** TASK DESCRIPTION **
Starting with the first line of the data that follows, transcribe every line verbatim until the line containing "C1: 3.3uF (T4, Y5) -> none" has been transcribed.

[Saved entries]
•••

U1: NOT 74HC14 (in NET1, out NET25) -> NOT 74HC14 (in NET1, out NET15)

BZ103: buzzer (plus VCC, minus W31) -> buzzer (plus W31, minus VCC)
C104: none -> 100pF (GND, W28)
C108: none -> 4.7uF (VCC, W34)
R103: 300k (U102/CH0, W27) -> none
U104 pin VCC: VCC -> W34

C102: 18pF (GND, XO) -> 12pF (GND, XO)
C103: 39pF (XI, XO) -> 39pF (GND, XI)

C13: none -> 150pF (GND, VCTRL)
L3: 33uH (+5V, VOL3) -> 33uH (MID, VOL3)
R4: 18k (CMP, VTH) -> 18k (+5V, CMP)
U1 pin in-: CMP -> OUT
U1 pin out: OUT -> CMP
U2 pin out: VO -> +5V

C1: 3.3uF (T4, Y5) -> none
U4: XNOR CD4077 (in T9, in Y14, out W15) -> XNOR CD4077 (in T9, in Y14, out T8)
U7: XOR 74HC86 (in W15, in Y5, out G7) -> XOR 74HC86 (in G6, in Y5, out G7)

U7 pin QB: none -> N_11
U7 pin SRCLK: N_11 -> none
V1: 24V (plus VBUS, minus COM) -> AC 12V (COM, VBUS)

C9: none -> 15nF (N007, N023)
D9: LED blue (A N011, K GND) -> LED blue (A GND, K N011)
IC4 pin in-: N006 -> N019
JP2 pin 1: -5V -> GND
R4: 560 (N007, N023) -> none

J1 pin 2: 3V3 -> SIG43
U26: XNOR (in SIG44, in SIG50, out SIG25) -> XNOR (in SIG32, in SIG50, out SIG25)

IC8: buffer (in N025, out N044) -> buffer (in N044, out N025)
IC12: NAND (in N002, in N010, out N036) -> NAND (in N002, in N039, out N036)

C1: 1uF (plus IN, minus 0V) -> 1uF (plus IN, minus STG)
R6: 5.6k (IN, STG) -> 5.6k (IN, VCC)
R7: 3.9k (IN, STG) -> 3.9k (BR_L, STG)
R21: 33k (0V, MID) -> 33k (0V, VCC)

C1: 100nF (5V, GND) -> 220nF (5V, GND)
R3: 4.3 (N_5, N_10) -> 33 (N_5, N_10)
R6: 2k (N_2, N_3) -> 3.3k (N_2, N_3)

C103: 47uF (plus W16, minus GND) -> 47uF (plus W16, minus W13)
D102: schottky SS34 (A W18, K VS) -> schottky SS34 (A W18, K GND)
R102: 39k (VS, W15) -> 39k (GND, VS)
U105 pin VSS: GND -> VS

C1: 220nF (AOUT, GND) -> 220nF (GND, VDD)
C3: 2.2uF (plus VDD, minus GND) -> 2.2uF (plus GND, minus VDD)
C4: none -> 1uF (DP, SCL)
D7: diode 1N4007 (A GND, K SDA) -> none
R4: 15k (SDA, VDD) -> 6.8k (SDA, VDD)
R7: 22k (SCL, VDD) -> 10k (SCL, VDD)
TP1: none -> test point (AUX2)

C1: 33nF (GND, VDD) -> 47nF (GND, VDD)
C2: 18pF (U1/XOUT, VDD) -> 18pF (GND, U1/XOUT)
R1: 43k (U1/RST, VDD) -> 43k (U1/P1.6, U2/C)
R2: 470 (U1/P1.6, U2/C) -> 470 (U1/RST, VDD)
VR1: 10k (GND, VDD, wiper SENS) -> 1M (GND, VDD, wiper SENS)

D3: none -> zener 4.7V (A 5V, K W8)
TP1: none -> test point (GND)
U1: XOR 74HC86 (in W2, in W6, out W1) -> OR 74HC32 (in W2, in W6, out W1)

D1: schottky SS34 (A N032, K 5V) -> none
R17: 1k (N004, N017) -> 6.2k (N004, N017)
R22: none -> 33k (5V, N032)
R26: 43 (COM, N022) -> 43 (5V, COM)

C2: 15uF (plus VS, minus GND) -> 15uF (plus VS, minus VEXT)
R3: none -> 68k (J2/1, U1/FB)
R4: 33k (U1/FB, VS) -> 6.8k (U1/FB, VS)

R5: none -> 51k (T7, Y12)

•••

** FINISHED TASK **
U1: NOT 74HC14 (in NET1, out NET25) -> NOT 74HC14 (in NET1, out NET15)

BZ103: buzzer (plus VCC, minus W31) -> buzzer (plus W31, minus VCC)
C104: none -> 100pF (GND, W28)
C108: none -> 4.7uF (VCC, W34)
R103: 300k (U102/CH0, W27) -> none
U104 pin VCC: VCC -> W34

C102: 18pF (GND, XO) -> 12pF (GND, XO)
C103: 39pF (XI, XO) -> 39pF (GND, XI)

C13: none -> 150pF (GND, VCTRL)
L3: 33uH (+5V, VOL3) -> 33uH (MID, VOL3)
R4: 18k (CMP, VTH) -> 18k (+5V, CMP)
U1 pin in-: CMP -> OUT
U1 pin out: OUT -> CMP
U2 pin out: VO -> +5V

C1: 3.3uF (T4, Y5) -> none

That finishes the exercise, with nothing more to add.